STATED EXERCISE:
Rewrite these lines, replacing "Moving from" with "Previous club" and leaving everything else unchanged. Omit the pictures from your answer.

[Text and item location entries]
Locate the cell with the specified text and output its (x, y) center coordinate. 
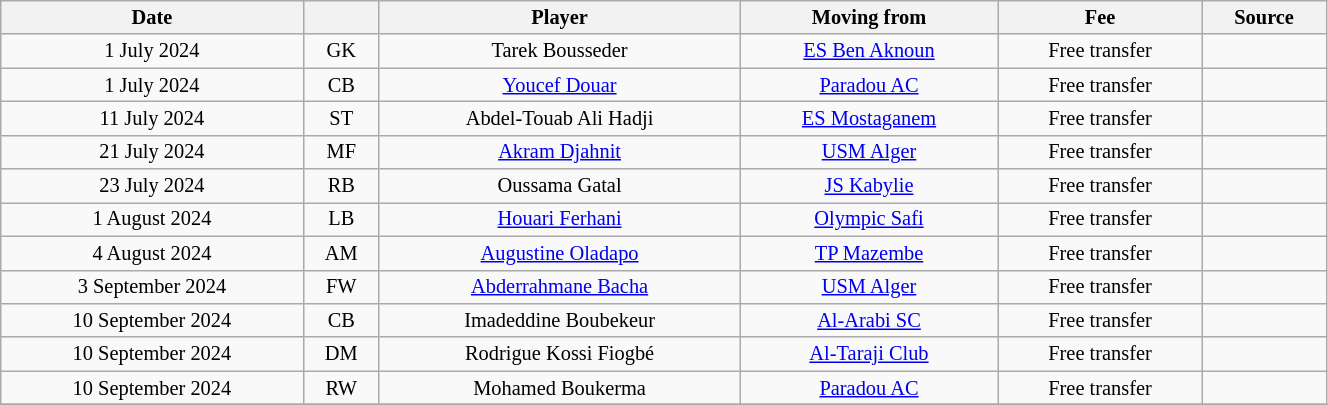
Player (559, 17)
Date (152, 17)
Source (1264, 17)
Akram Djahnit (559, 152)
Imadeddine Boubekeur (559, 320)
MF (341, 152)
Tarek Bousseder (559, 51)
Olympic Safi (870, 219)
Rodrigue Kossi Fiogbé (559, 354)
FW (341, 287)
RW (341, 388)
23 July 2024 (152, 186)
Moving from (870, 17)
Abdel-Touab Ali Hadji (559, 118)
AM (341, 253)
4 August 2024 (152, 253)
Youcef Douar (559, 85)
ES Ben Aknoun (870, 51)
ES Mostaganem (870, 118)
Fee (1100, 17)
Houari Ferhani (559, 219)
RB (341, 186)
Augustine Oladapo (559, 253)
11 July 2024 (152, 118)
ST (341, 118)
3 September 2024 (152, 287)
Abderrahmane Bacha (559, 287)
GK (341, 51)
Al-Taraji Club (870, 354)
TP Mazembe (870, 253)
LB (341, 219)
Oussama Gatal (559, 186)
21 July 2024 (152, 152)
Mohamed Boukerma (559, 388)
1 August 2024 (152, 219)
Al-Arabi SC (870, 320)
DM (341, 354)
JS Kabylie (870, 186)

ANSWER TO THIS TASK:
Locate the cell with the specified text and output its (x, y) center coordinate. 
Player (559, 17)
Date (152, 17)
Source (1264, 17)
Akram Djahnit (559, 152)
Imadeddine Boubekeur (559, 320)
MF (341, 152)
Tarek Bousseder (559, 51)
Olympic Safi (870, 219)
Rodrigue Kossi Fiogbé (559, 354)
FW (341, 287)
RW (341, 388)
23 July 2024 (152, 186)
Previous club (870, 17)
Abdel-Touab Ali Hadji (559, 118)
AM (341, 253)
4 August 2024 (152, 253)
Youcef Douar (559, 85)
ES Ben Aknoun (870, 51)
ES Mostaganem (870, 118)
Fee (1100, 17)
Houari Ferhani (559, 219)
RB (341, 186)
Augustine Oladapo (559, 253)
11 July 2024 (152, 118)
ST (341, 118)
3 September 2024 (152, 287)
Abderrahmane Bacha (559, 287)
GK (341, 51)
Al-Taraji Club (870, 354)
TP Mazembe (870, 253)
LB (341, 219)
Oussama Gatal (559, 186)
21 July 2024 (152, 152)
Mohamed Boukerma (559, 388)
1 August 2024 (152, 219)
Al-Arabi SC (870, 320)
DM (341, 354)
JS Kabylie (870, 186)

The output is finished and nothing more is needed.